##### Materials provided
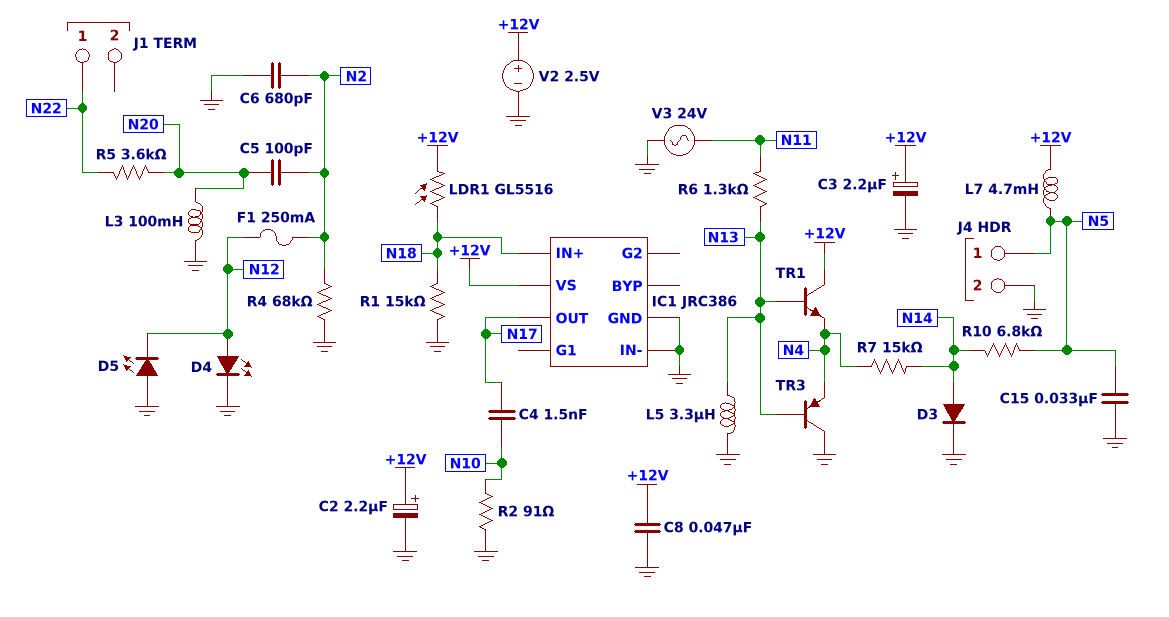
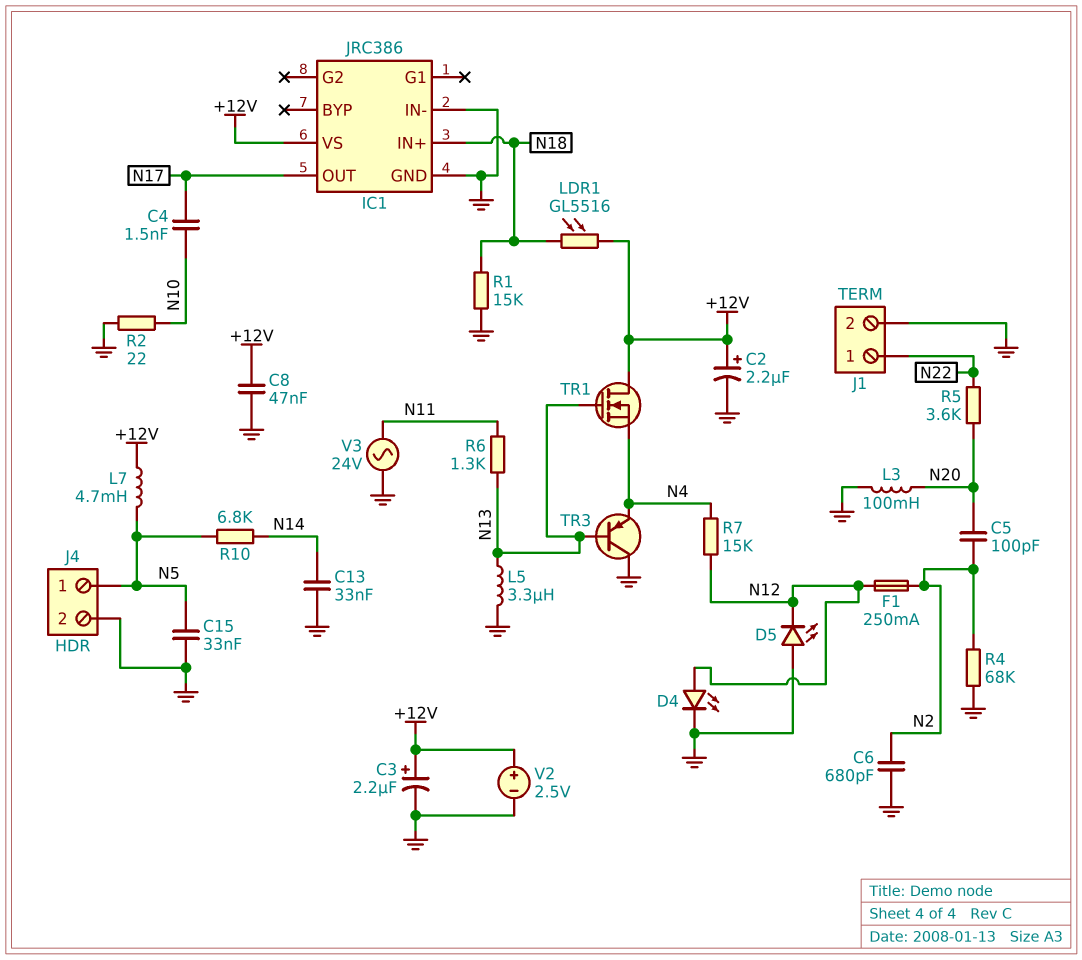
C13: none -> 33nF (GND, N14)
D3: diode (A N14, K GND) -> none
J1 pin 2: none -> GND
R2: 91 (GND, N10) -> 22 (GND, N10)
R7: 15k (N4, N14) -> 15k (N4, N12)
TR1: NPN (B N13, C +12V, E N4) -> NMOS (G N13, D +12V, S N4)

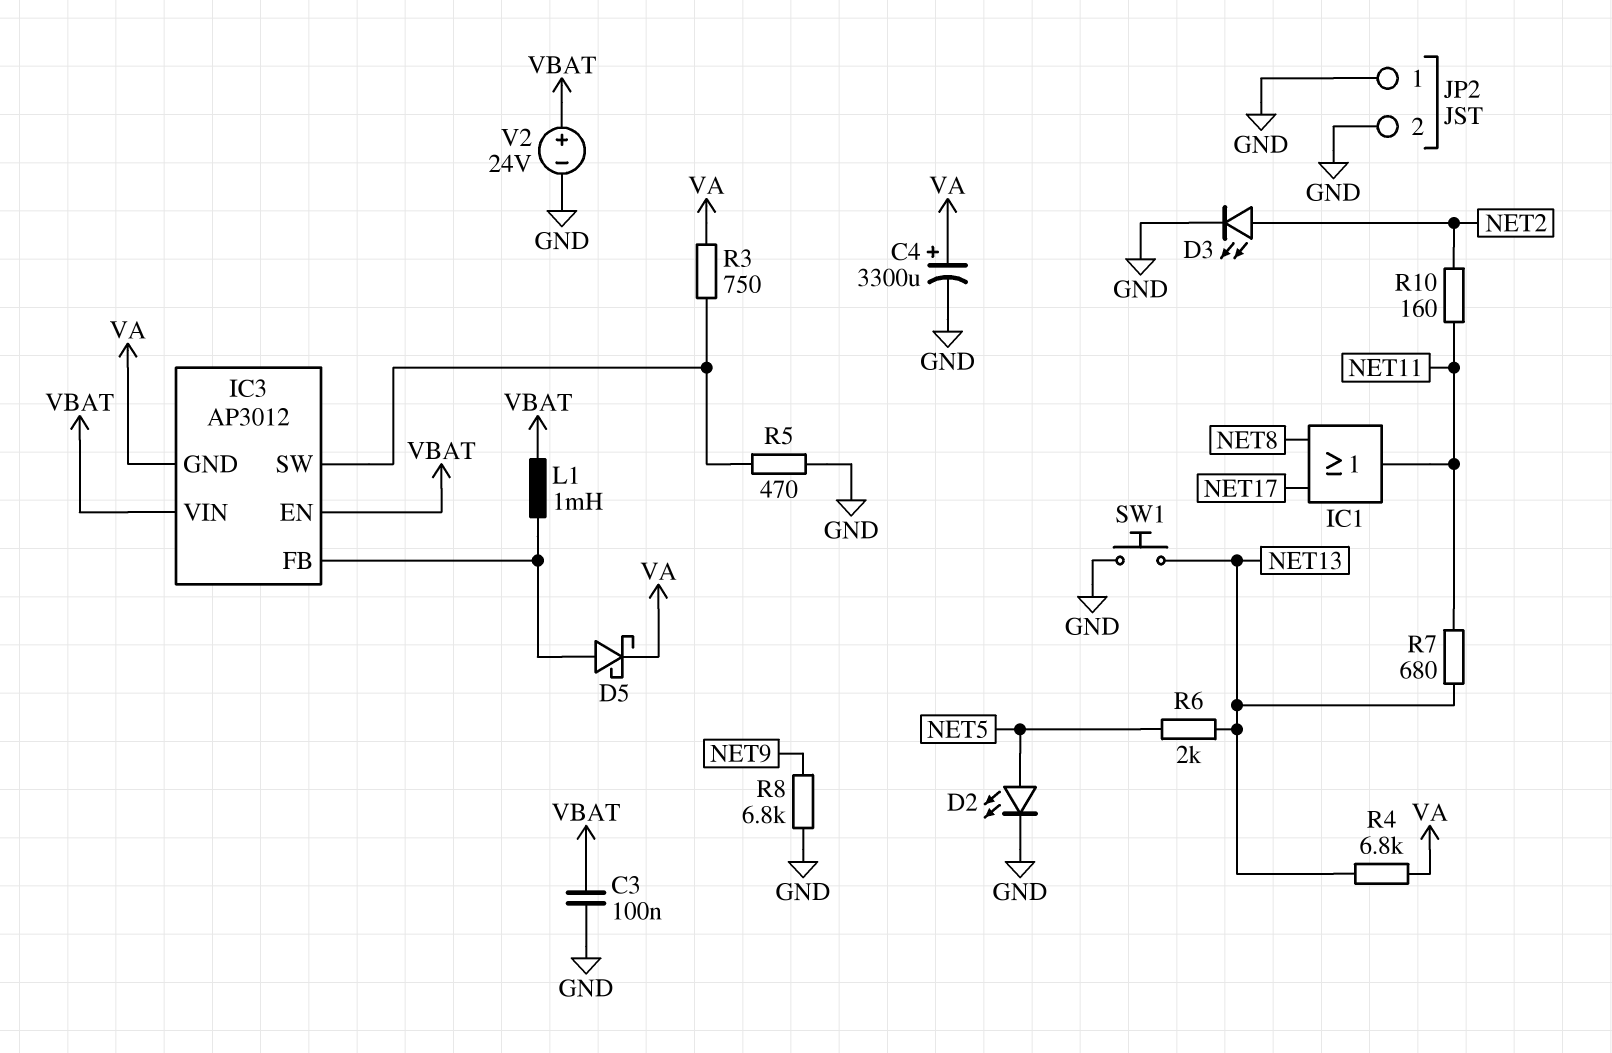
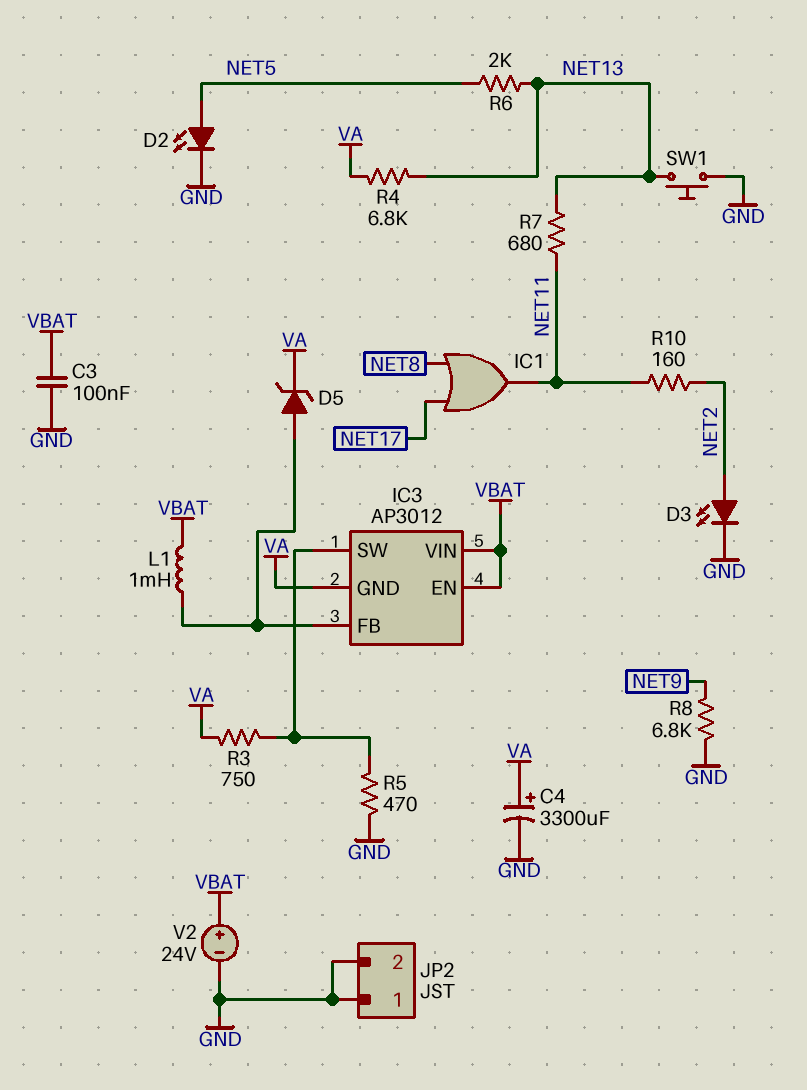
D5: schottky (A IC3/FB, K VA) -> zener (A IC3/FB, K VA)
##########
_Task to carry out_. Copy the records shown above in their entirety and exactly; images are to be left out.

_Result for this task_.
C13: none -> 33nF (GND, N14)
D3: diode (A N14, K GND) -> none
J1 pin 2: none -> GND
R2: 91 (GND, N10) -> 22 (GND, N10)
R7: 15k (N4, N14) -> 15k (N4, N12)
TR1: NPN (B N13, C +12V, E N4) -> NMOS (G N13, D +12V, S N4)

D5: schottky (A IC3/FB, K VA) -> zener (A IC3/FB, K VA)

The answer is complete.